### Records supplied
◇ ◇ ◇ ◇

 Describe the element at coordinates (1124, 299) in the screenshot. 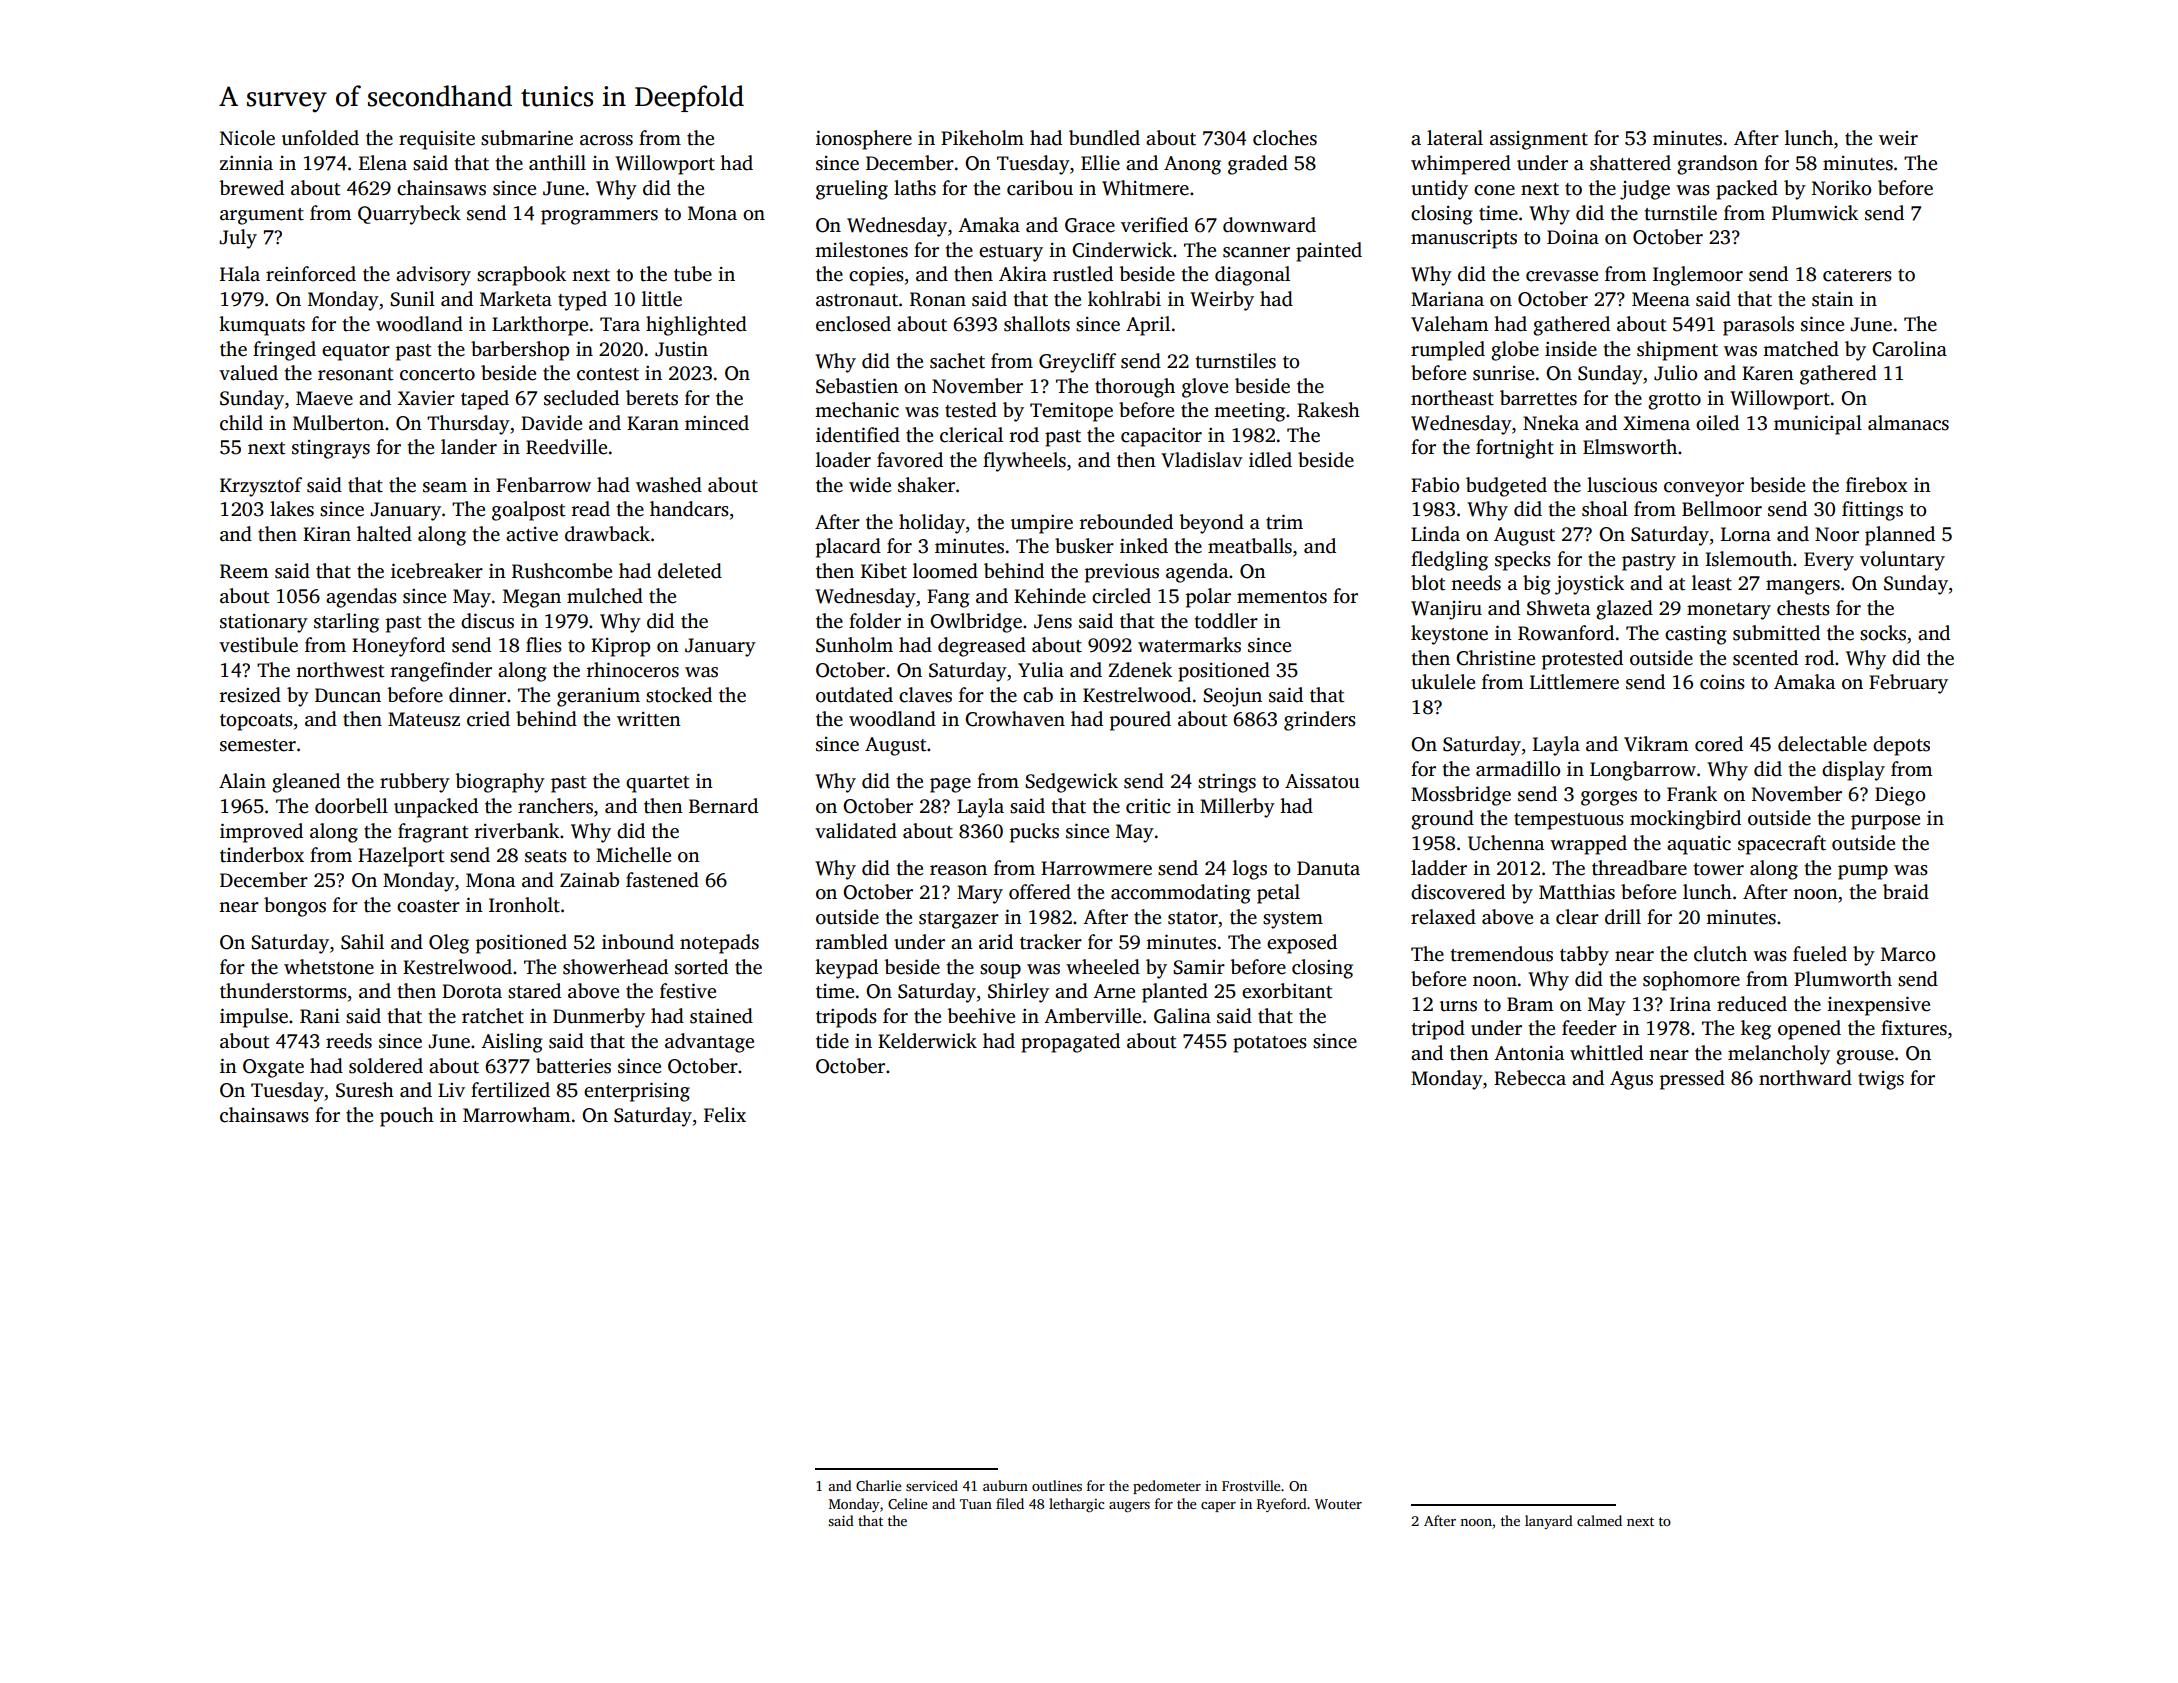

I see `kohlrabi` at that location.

◇ ◇ ◇ ◇

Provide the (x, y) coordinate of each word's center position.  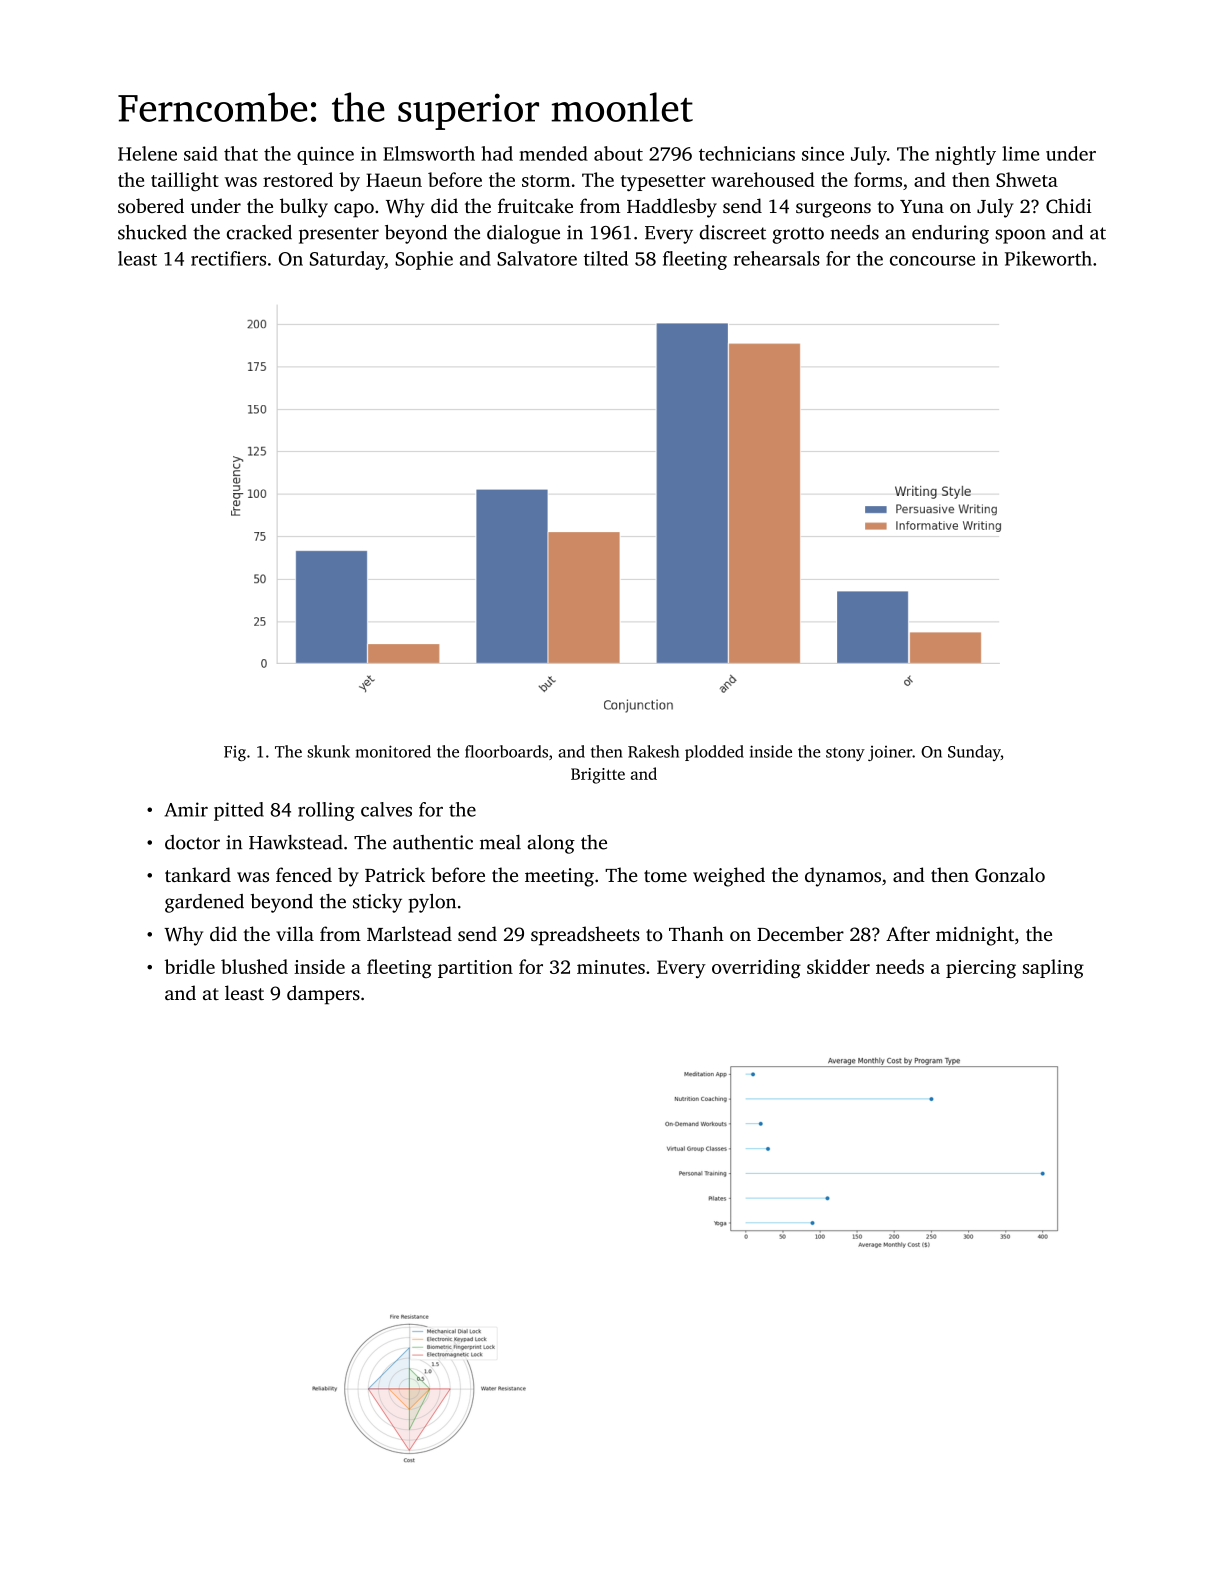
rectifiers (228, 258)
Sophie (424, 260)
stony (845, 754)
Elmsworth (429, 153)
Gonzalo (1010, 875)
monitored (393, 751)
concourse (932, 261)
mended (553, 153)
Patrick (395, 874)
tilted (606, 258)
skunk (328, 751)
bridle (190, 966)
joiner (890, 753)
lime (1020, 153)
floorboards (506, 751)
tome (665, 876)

◇ ◇ ◇ ◇

### What you need to do
Replace "concourse" with "corridor" in the records, beginning at the line that contains "Provide the (x, y)" and stopping after the line that contains "tome (665, 876)". Give those lines again with nothing else changed, and leave the pictures out of your answer.

### Exercise output
Provide the (x, y) coordinate of each word's center position.  
rectifiers (228, 258)
Sophie (424, 260)
stony (845, 754)
Elmsworth (429, 153)
Gonzalo (1010, 875)
monitored (393, 751)
corridor (932, 261)
mended (553, 153)
Patrick (395, 874)
tilted (606, 258)
skunk (328, 751)
bridle (190, 966)
joiner (890, 753)
lime (1020, 153)
floorboards (506, 751)
tome (665, 876)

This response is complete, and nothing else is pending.